Locate the string "none" in the records below. Copy every line where it occurs.

☆ ☆ ☆ ☆ ☆ ☆ ☆

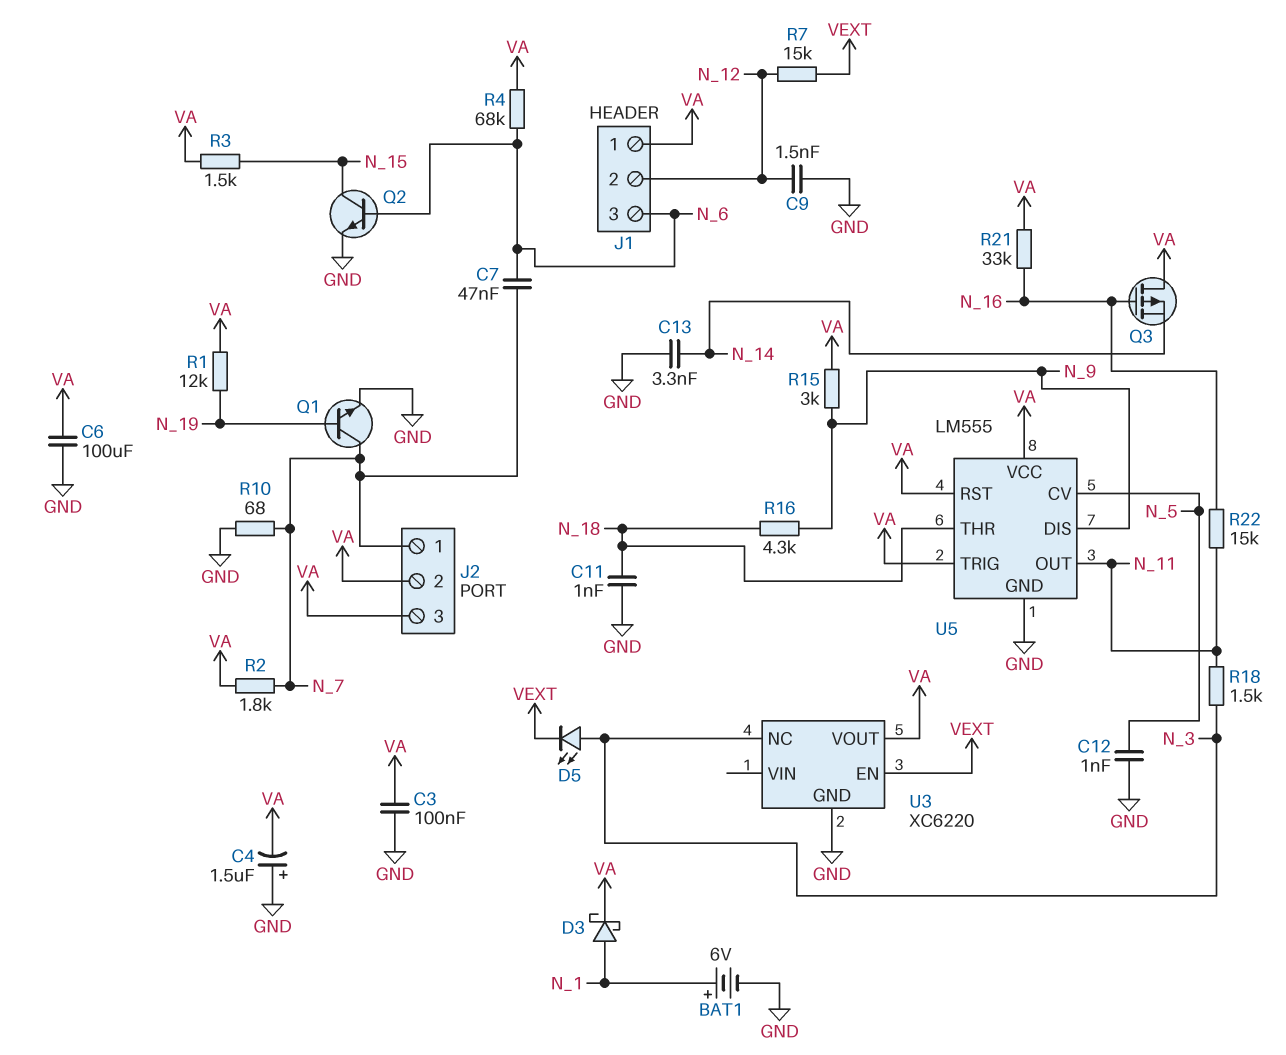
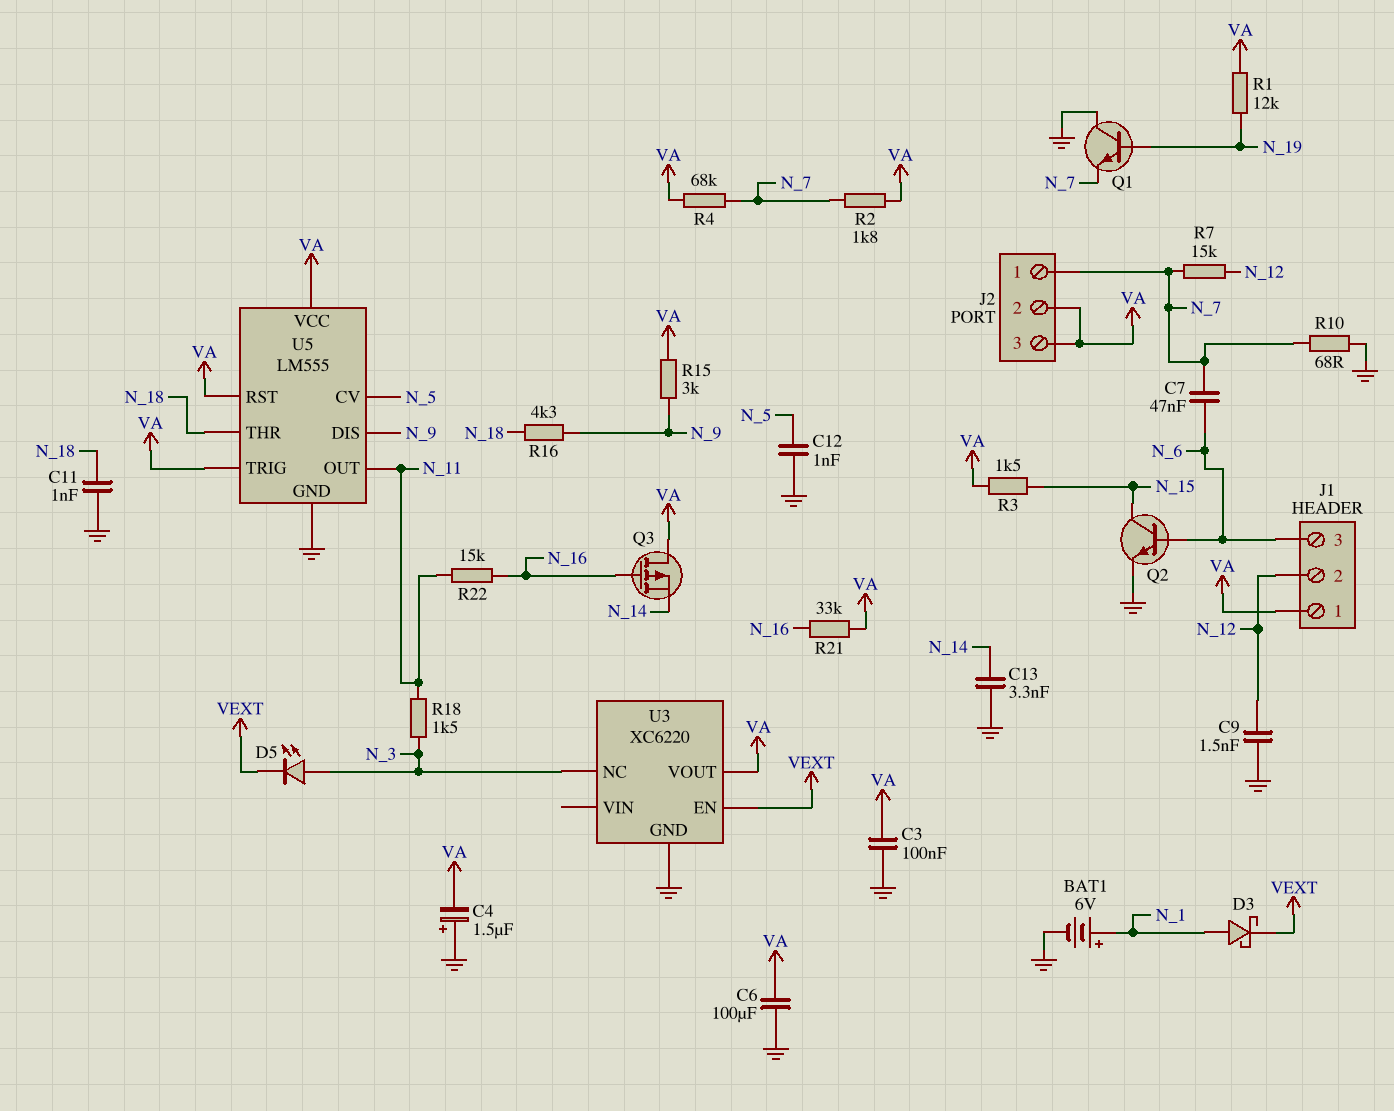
D3: schottky (A N_1, K VA) -> schottky (A N_1, K VEXT)
Q1: NPN (B N_19, C N_7, E GND) -> NPN (B N_19, C GND, E N_7)
R4: 68k (N_6, VA) -> 68k (N_7, VA)
R7: 15k (N_12, VEXT) -> 15k (N_7, N_12)

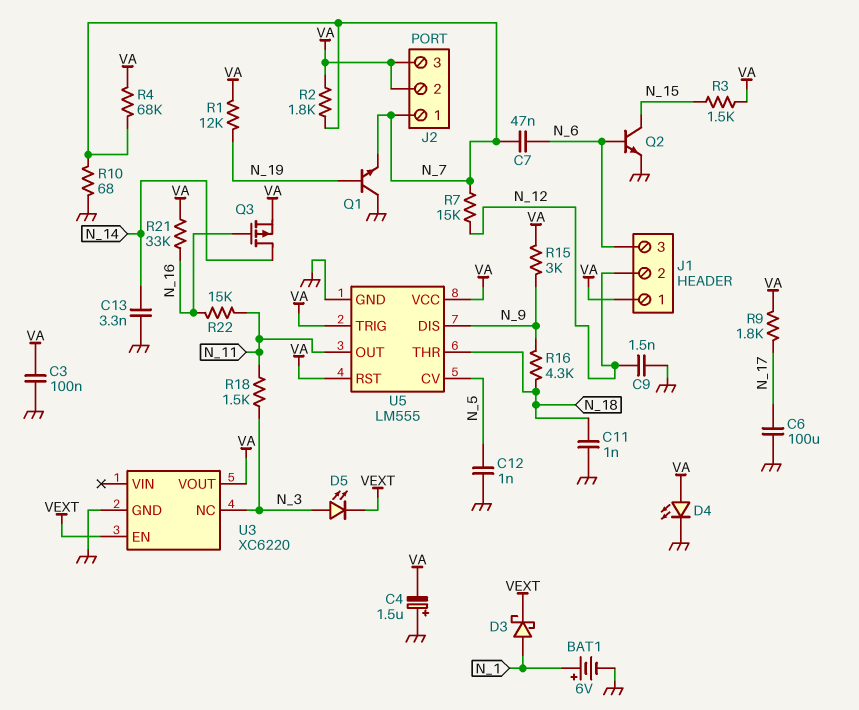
C6: 100uF (GND, VA) -> 100uF (GND, N_17)
D4: none -> LED (A VA, K GND)
Q3: PMOS (G N_16, D VA, S N_14) -> PMOS (G N_16, D N_14, S VA)
R9: none -> 1.8k (N_17, VA)

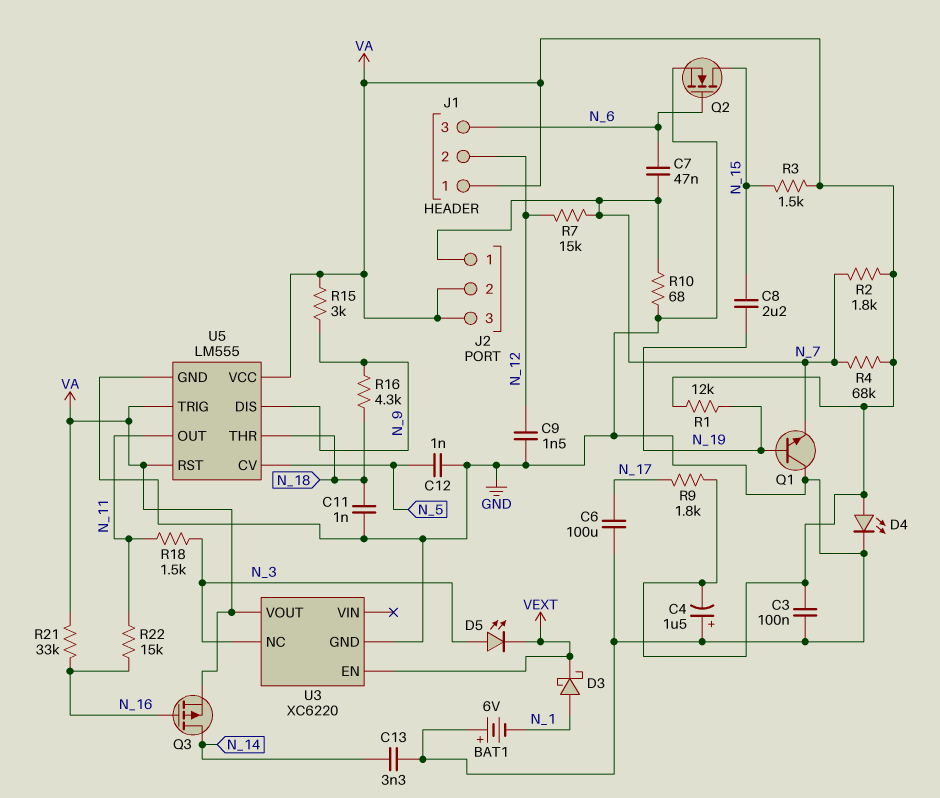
BAT1: 6V (plus N_1, minus GND) -> 6V (plus GND, minus N_1)
C8: none -> 2.2uF (N_15, N_19)
Q2: NPN (B N_6, C N_15, E GND) -> NMOS (G N_6, D N_15, S GND)

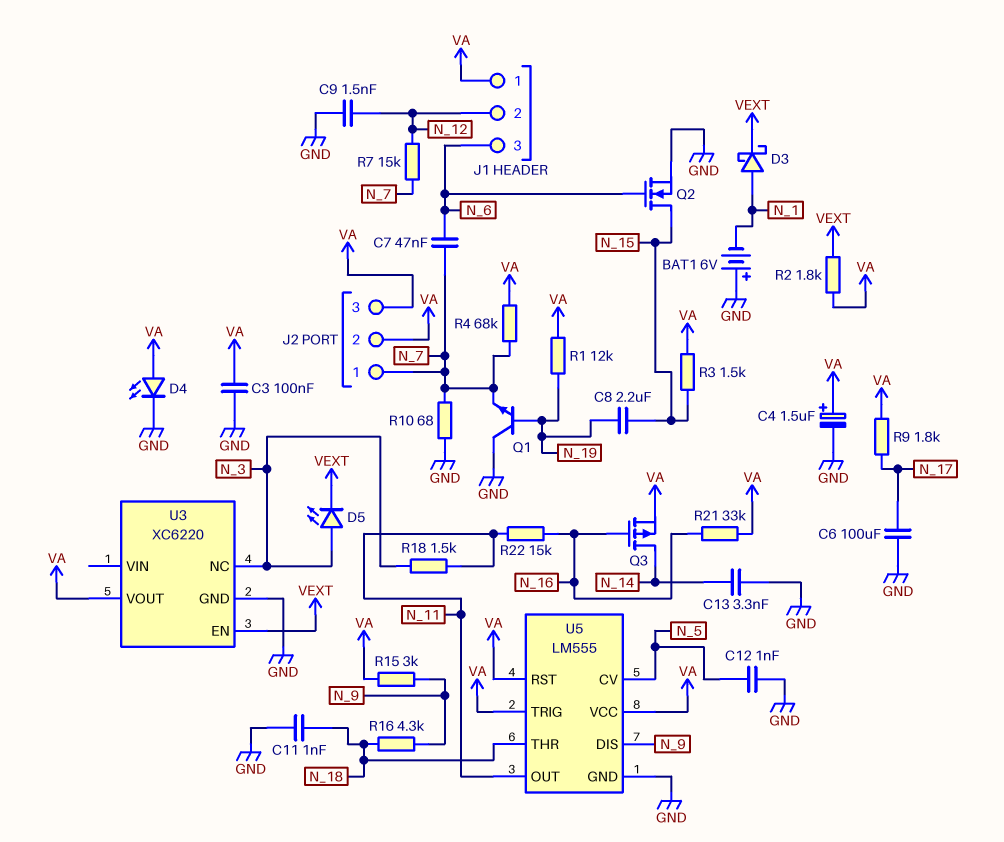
C4: 1.5uF (plus GND, minus VA) -> 1.5uF (plus VA, minus GND)
R2: 1.8k (N_7, VA) -> 1.8k (VA, VEXT)

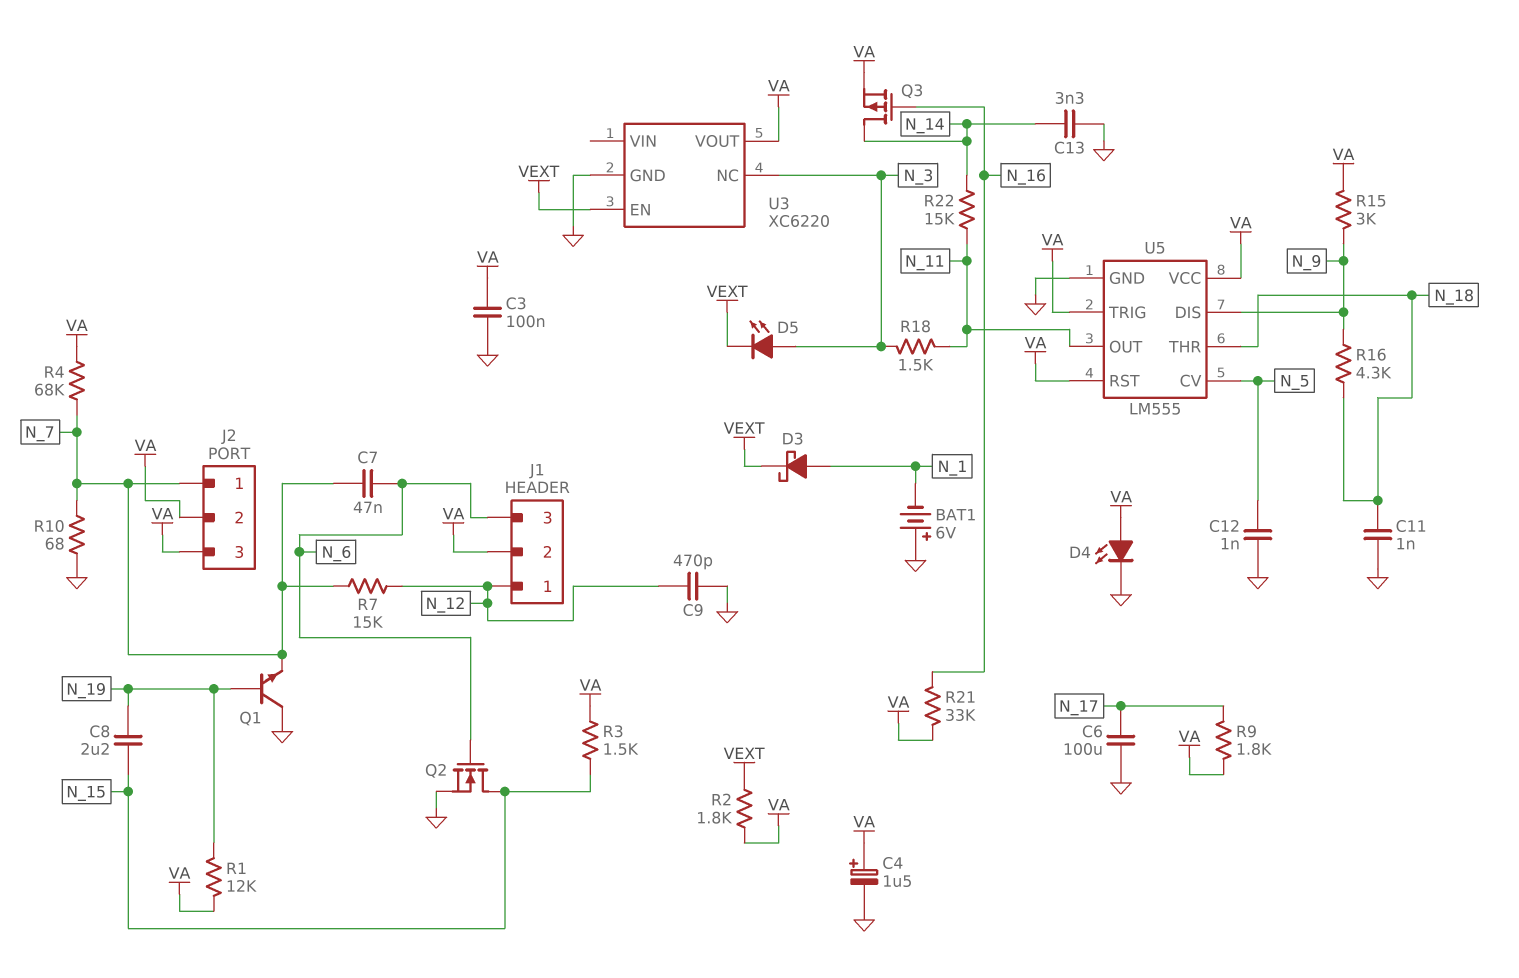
C9: 1.5nF (GND, N_12) -> 470pF (GND, N_12)
J1 pin 1: VA -> N_12
J1 pin 2: N_12 -> VA
R22: 15k (N_11, N_16) -> 15k (N_11, N_14)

☆ ☆ ☆ ☆ ☆ ☆ ☆

ANSWER BELOW>
D4: none -> LED (A VA, K GND)
R9: none -> 1.8k (N_17, VA)
C8: none -> 2.2uF (N_15, N_19)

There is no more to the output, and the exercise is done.